ACTIVITY => The expected response consists solely of the lines from the line with "blue brick M3:M4" through the last line of the material below, copied exactly.

RECORDED DATA =>
········
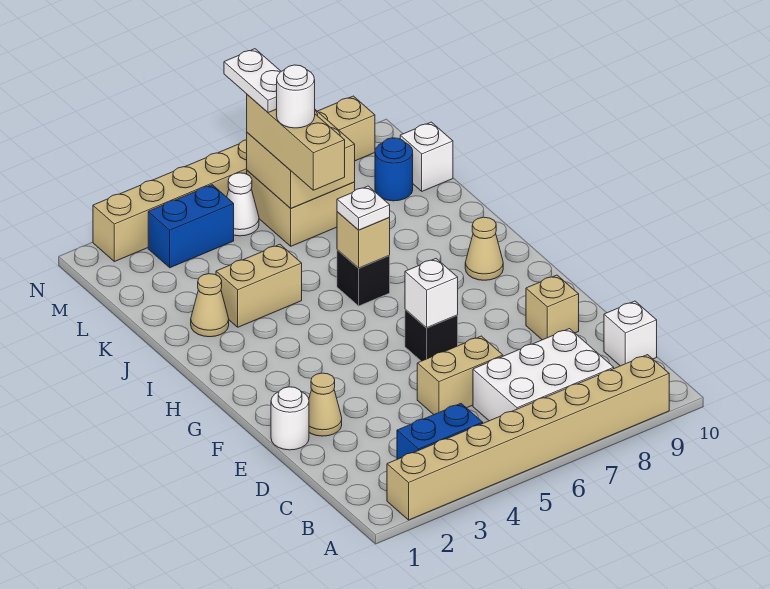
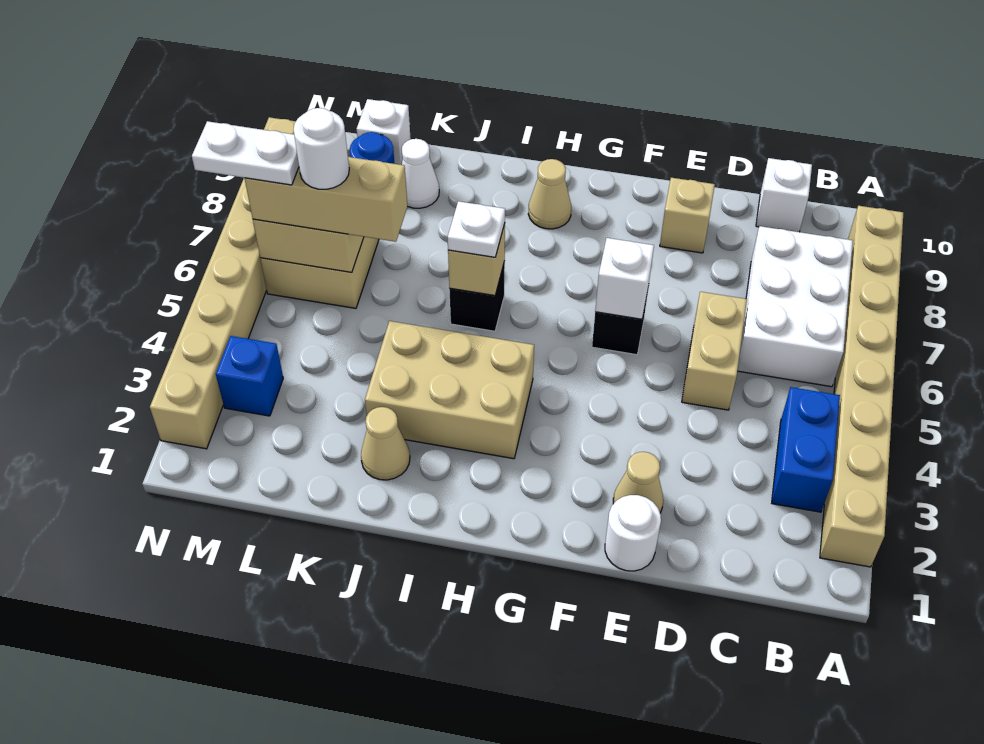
tan brick J3:J4 level 1 -> tan brick H3:J4 level 1
blue brick M3:M4 level 1 -> blue brick M3 level 1
white cone M5 level 1 -> white cone K9 level 1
········
OUTPUT OF THE EXERCISE =>
blue brick M3:M4 level 1 -> blue brick M3 level 1
white cone M5 level 1 -> white cone K9 level 1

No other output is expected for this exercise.